WORK TO COMPLETE -
Please set down every entry below exactly as given.

------ SUPPLIED INFORMATION

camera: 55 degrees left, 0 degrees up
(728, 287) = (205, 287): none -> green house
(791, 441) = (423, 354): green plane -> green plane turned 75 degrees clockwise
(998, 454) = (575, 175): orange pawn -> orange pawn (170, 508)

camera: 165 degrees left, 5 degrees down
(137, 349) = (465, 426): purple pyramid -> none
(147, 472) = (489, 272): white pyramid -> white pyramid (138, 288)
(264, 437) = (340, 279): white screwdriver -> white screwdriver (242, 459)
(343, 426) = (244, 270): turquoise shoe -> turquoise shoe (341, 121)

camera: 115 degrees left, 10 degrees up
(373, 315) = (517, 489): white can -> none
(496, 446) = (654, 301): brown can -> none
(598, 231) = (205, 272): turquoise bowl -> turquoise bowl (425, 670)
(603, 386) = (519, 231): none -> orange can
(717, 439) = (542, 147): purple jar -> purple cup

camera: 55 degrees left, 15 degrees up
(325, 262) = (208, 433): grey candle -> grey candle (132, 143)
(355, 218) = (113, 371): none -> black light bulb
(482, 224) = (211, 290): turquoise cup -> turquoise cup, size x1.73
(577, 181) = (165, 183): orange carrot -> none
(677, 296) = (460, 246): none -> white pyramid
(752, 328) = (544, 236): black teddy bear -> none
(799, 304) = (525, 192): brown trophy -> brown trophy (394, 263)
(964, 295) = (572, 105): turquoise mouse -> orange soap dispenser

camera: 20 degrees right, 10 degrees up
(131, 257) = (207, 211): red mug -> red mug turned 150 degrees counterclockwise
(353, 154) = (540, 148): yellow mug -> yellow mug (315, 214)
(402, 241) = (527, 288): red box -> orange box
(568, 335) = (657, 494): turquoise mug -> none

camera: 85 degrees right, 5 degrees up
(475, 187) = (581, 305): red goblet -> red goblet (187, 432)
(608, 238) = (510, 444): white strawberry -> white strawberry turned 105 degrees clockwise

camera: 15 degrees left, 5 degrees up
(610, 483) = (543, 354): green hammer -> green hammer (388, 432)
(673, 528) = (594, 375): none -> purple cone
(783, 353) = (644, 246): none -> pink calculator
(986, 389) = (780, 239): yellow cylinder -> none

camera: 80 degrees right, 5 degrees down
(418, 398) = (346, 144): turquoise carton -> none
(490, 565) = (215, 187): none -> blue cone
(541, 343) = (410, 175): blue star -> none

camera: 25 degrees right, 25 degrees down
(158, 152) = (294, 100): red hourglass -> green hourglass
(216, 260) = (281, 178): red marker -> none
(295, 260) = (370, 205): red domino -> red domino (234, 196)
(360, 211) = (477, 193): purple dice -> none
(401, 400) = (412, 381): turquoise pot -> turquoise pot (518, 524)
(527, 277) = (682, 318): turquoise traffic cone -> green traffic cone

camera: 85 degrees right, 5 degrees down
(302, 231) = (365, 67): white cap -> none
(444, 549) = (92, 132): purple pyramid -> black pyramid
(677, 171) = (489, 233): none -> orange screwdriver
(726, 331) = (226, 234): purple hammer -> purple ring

------------

TASK ANSWER -
camera: 55 degrees left, 0 degrees up
(728, 287) = (205, 287): none -> green house
(791, 441) = (423, 354): green plane -> green plane turned 75 degrees clockwise
(998, 454) = (575, 175): orange pawn -> orange pawn (170, 508)

camera: 165 degrees left, 5 degrees down
(137, 349) = (465, 426): purple pyramid -> none
(147, 472) = (489, 272): white pyramid -> white pyramid (138, 288)
(264, 437) = (340, 279): white screwdriver -> white screwdriver (242, 459)
(343, 426) = (244, 270): turquoise shoe -> turquoise shoe (341, 121)

camera: 115 degrees left, 10 degrees up
(373, 315) = (517, 489): white can -> none
(496, 446) = (654, 301): brown can -> none
(598, 231) = (205, 272): turquoise bowl -> turquoise bowl (425, 670)
(603, 386) = (519, 231): none -> orange can
(717, 439) = (542, 147): purple jar -> purple cup

camera: 55 degrees left, 15 degrees up
(325, 262) = (208, 433): grey candle -> grey candle (132, 143)
(355, 218) = (113, 371): none -> black light bulb
(482, 224) = (211, 290): turquoise cup -> turquoise cup, size x1.73
(577, 181) = (165, 183): orange carrot -> none
(677, 296) = (460, 246): none -> white pyramid
(752, 328) = (544, 236): black teddy bear -> none
(799, 304) = (525, 192): brown trophy -> brown trophy (394, 263)
(964, 295) = (572, 105): turquoise mouse -> orange soap dispenser

camera: 20 degrees right, 10 degrees up
(131, 257) = (207, 211): red mug -> red mug turned 150 degrees counterclockwise
(353, 154) = (540, 148): yellow mug -> yellow mug (315, 214)
(402, 241) = (527, 288): red box -> orange box
(568, 335) = (657, 494): turquoise mug -> none

camera: 85 degrees right, 5 degrees up
(475, 187) = (581, 305): red goblet -> red goblet (187, 432)
(608, 238) = (510, 444): white strawberry -> white strawberry turned 105 degrees clockwise

camera: 15 degrees left, 5 degrees up
(610, 483) = (543, 354): green hammer -> green hammer (388, 432)
(673, 528) = (594, 375): none -> purple cone
(783, 353) = (644, 246): none -> pink calculator
(986, 389) = (780, 239): yellow cylinder -> none

camera: 80 degrees right, 5 degrees down
(418, 398) = (346, 144): turquoise carton -> none
(490, 565) = (215, 187): none -> blue cone
(541, 343) = (410, 175): blue star -> none

camera: 25 degrees right, 25 degrees down
(158, 152) = (294, 100): red hourglass -> green hourglass
(216, 260) = (281, 178): red marker -> none
(295, 260) = (370, 205): red domino -> red domino (234, 196)
(360, 211) = (477, 193): purple dice -> none
(401, 400) = (412, 381): turquoise pot -> turquoise pot (518, 524)
(527, 277) = (682, 318): turquoise traffic cone -> green traffic cone

camera: 85 degrees right, 5 degrees down
(302, 231) = (365, 67): white cap -> none
(444, 549) = (92, 132): purple pyramid -> black pyramid
(677, 171) = (489, 233): none -> orange screwdriver
(726, 331) = (226, 234): purple hammer -> purple ring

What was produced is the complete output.